Collect every line in the rows below that contains the string "kern".

* EXTRACTED RECORDS:
-*-*-

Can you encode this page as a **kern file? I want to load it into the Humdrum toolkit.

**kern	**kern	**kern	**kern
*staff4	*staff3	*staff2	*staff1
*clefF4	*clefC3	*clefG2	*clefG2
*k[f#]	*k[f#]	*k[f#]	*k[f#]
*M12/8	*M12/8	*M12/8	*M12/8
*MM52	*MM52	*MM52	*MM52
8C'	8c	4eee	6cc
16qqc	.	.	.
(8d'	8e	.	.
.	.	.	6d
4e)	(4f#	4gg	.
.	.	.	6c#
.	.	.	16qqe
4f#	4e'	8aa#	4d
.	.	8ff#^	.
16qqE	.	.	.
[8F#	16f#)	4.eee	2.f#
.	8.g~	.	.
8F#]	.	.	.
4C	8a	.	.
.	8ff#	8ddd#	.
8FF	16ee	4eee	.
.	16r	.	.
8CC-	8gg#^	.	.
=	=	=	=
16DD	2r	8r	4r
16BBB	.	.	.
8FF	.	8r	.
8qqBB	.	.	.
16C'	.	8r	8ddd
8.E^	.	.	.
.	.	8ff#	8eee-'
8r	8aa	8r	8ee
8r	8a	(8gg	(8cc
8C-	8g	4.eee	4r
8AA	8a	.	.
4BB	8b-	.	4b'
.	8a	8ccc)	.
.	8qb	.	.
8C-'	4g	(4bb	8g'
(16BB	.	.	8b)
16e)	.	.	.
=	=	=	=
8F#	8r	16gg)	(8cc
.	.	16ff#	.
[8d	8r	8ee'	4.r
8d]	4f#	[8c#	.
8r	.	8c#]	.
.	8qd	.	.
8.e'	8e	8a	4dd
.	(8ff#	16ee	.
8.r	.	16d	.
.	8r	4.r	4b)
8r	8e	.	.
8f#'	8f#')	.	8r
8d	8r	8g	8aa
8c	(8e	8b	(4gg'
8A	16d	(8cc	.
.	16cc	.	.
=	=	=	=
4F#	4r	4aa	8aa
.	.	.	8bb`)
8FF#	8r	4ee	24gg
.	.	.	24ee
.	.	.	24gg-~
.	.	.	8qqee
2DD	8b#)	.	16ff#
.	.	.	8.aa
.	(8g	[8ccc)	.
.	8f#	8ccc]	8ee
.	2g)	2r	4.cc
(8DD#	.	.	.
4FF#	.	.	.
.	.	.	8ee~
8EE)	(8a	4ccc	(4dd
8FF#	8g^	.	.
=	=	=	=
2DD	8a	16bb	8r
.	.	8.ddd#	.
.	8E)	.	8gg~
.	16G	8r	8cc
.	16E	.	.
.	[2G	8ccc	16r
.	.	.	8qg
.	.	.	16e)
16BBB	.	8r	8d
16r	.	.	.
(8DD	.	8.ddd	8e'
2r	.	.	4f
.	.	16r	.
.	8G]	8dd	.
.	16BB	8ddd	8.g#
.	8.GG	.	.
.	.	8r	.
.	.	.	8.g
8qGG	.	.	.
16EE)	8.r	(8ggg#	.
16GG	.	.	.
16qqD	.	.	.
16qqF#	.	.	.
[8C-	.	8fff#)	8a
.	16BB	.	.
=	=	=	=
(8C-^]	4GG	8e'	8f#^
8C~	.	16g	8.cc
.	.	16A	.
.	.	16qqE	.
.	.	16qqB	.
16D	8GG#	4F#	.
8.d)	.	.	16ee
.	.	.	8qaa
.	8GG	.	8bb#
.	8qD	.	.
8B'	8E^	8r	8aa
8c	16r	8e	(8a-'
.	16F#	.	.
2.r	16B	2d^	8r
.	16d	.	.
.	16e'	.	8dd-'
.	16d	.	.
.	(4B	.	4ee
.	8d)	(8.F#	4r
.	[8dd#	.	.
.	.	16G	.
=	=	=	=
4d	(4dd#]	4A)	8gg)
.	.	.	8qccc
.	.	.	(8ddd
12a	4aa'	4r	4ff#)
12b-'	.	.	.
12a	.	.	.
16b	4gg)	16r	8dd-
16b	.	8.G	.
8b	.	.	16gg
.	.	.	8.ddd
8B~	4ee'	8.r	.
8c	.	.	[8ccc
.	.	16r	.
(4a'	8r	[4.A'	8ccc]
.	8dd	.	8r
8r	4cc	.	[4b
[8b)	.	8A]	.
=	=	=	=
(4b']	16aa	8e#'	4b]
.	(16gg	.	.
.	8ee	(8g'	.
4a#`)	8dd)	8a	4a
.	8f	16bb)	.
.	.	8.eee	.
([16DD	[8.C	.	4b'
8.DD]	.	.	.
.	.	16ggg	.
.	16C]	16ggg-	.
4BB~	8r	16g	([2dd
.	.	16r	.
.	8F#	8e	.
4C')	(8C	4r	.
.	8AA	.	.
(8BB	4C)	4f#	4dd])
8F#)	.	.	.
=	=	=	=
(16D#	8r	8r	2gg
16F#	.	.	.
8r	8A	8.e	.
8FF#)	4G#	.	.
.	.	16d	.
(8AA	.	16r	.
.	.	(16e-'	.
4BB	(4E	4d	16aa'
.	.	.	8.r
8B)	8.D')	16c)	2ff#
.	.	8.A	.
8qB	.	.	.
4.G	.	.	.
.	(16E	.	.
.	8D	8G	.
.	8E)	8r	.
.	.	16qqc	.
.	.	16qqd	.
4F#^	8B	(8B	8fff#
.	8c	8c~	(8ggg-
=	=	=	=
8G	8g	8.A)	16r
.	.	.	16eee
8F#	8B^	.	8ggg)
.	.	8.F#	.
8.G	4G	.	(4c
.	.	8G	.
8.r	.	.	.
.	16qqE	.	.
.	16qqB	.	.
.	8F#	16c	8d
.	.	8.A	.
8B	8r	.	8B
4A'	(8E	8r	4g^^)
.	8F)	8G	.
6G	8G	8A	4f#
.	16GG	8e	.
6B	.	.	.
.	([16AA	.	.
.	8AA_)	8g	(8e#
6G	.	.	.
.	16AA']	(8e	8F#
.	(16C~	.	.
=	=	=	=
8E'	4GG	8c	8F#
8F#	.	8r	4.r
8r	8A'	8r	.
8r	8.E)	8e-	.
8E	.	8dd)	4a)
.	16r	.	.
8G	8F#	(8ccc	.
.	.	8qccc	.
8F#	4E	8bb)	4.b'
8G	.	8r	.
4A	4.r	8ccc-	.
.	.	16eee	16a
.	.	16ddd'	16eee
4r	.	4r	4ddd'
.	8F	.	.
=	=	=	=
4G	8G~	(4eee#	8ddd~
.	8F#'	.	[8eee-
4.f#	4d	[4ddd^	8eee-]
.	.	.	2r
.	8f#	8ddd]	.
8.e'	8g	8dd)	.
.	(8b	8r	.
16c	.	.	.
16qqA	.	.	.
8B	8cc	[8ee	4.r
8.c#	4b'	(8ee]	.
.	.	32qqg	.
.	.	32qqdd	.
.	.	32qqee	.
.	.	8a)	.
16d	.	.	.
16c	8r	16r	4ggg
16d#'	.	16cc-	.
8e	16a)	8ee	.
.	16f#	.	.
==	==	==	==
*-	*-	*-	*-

-*-*-

* OUTPUT FOR THIS EXERCISE:
Can you encode this page as a **kern file? I want to load it into the Humdrum toolkit.
**kern	**kern	**kern	**kern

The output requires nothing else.